### [The problem]
Begin the copy at the line that contains "purple cake [253,323,355,421]", end it at the last line of the entries below, keep every word exact, and include no pictures.
BEGIN Information shown
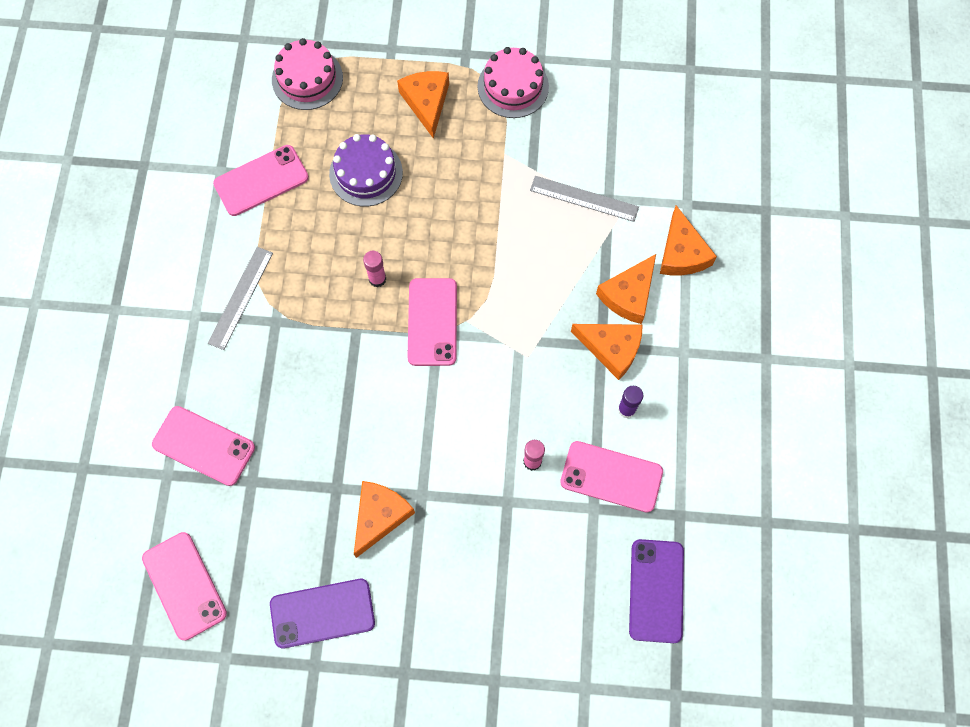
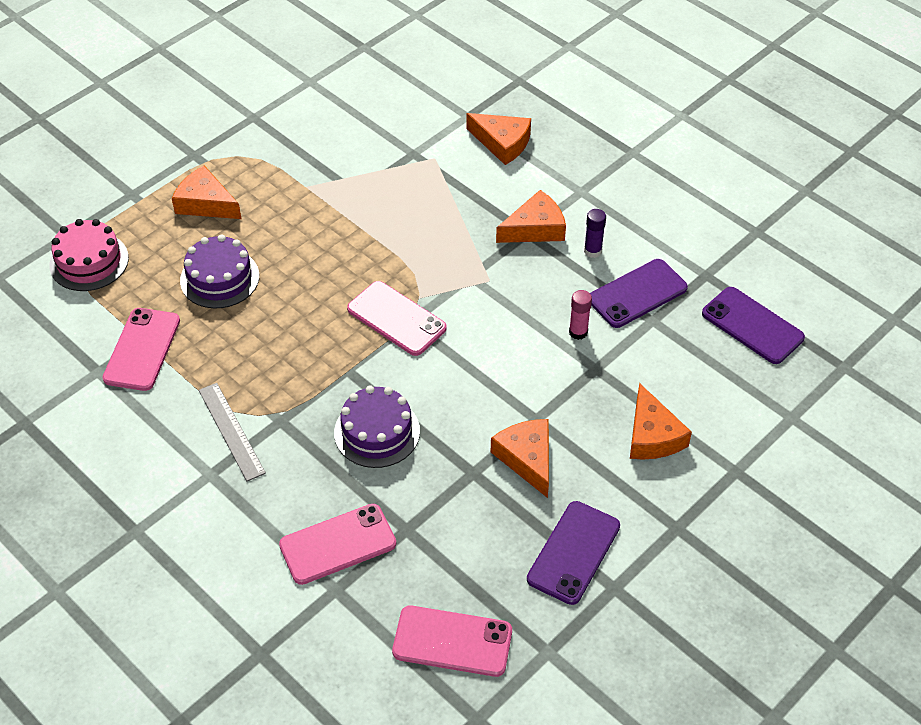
camera: 50 degrees left, 20 degrees down
pink glue stick [363,251,386,287] -> none
pink cake [478,47,549,118] -> none
grey ruler [530,176,639,222] -> none
pink phone [560,441,663,513] -> purple phone [590,259,688,328]
orange cheese [596,254,656,324] -> orange cheese moved to [630,383,692,460]
none -> purple cake [334,385,420,468]

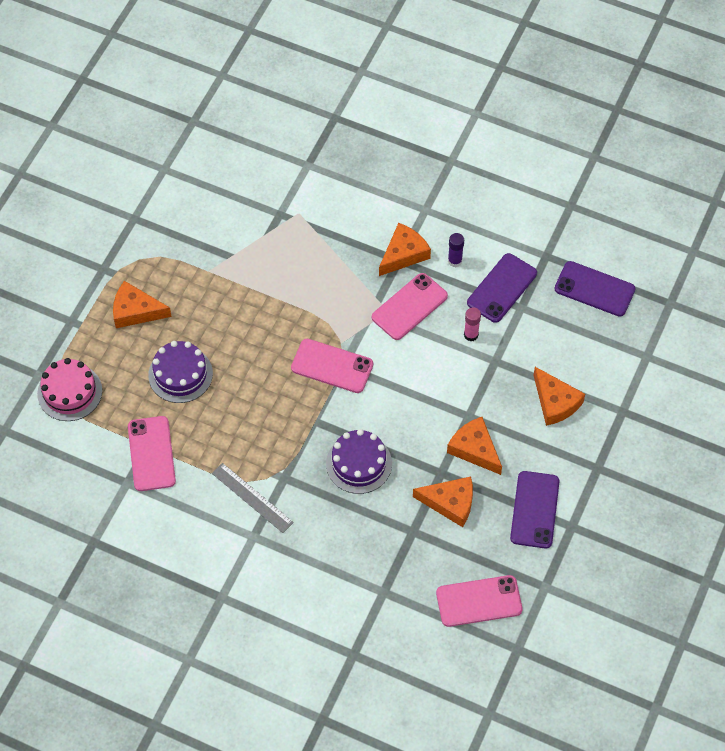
camera: 20 degrees left, 10 degrees up
pink phone [279,504,396,585] -> pink phone moved to [372,273,448,340]
orange cheese [467,113,531,165] -> orange cheese moved to [413,477,473,527]

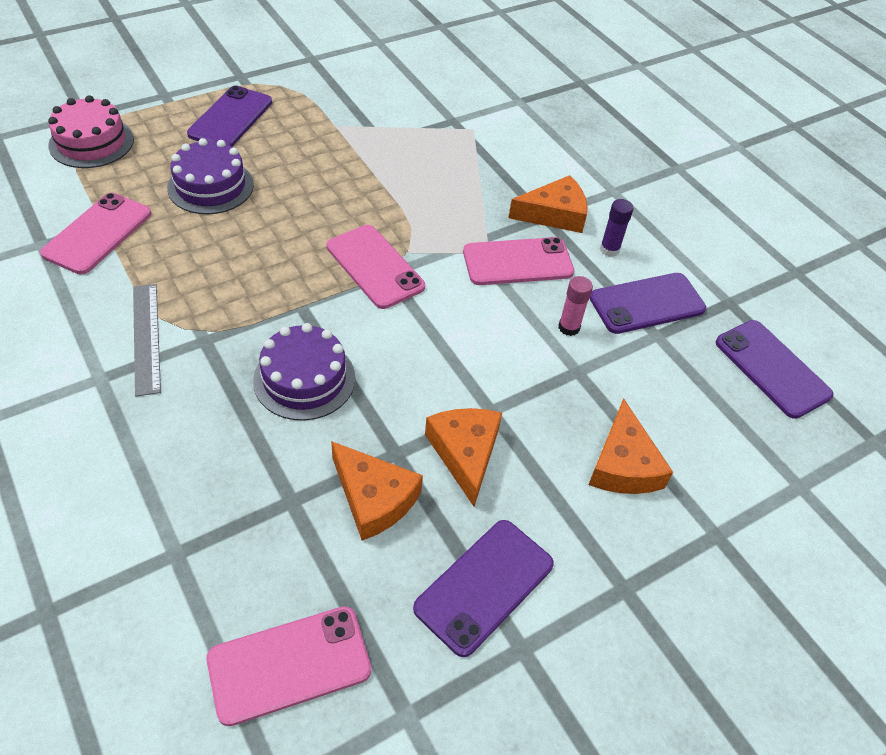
camera: 30 degrees right, 10 degrees down
orange cheese [113,281,172,328] -> purple phone [187,86,272,147]
pink phone [436,575,523,627] -> pink phone turned 45 degrees counterclockwise [206,606,371,726]

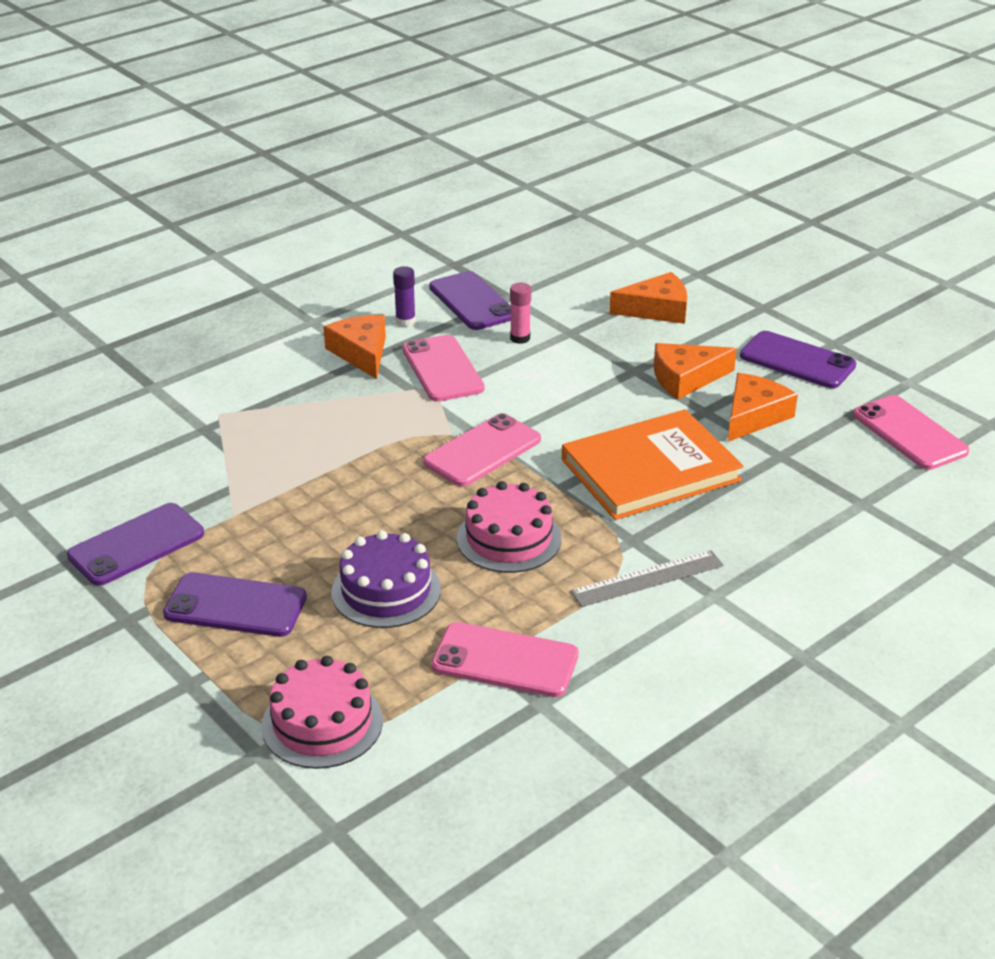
camera: 95 degrees left, 15 degrees down
purple cake [253,323,355,421] -> orange book [562,409,744,520]
purple phone [716,320,833,419] -> purple phone moved to [67,503,204,586]
none -> pink cake [457,481,561,573]

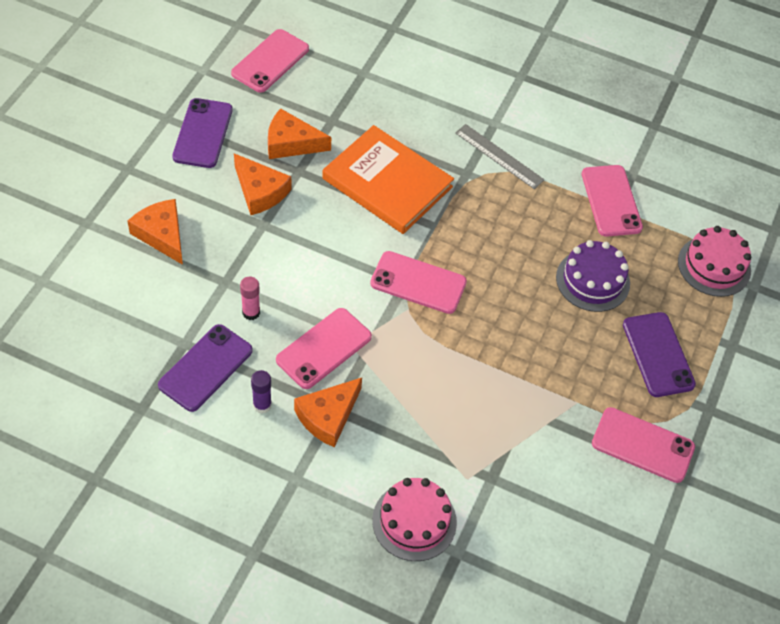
camera: 120 degrees left, 20 degrees up
purple phone [67,503,204,586] -> pink phone [592,407,695,483]
pink cake [457,481,561,573] -> pink cake moved to [372,478,457,561]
END Information shown
### [Response to this task]
purple cake [253,323,355,421] -> orange book [562,409,744,520]
purple phone [716,320,833,419] -> purple phone moved to [67,503,204,586]
none -> pink cake [457,481,561,573]

camera: 120 degrees left, 20 degrees up
purple phone [67,503,204,586] -> pink phone [592,407,695,483]
pink cake [457,481,561,573] -> pink cake moved to [372,478,457,561]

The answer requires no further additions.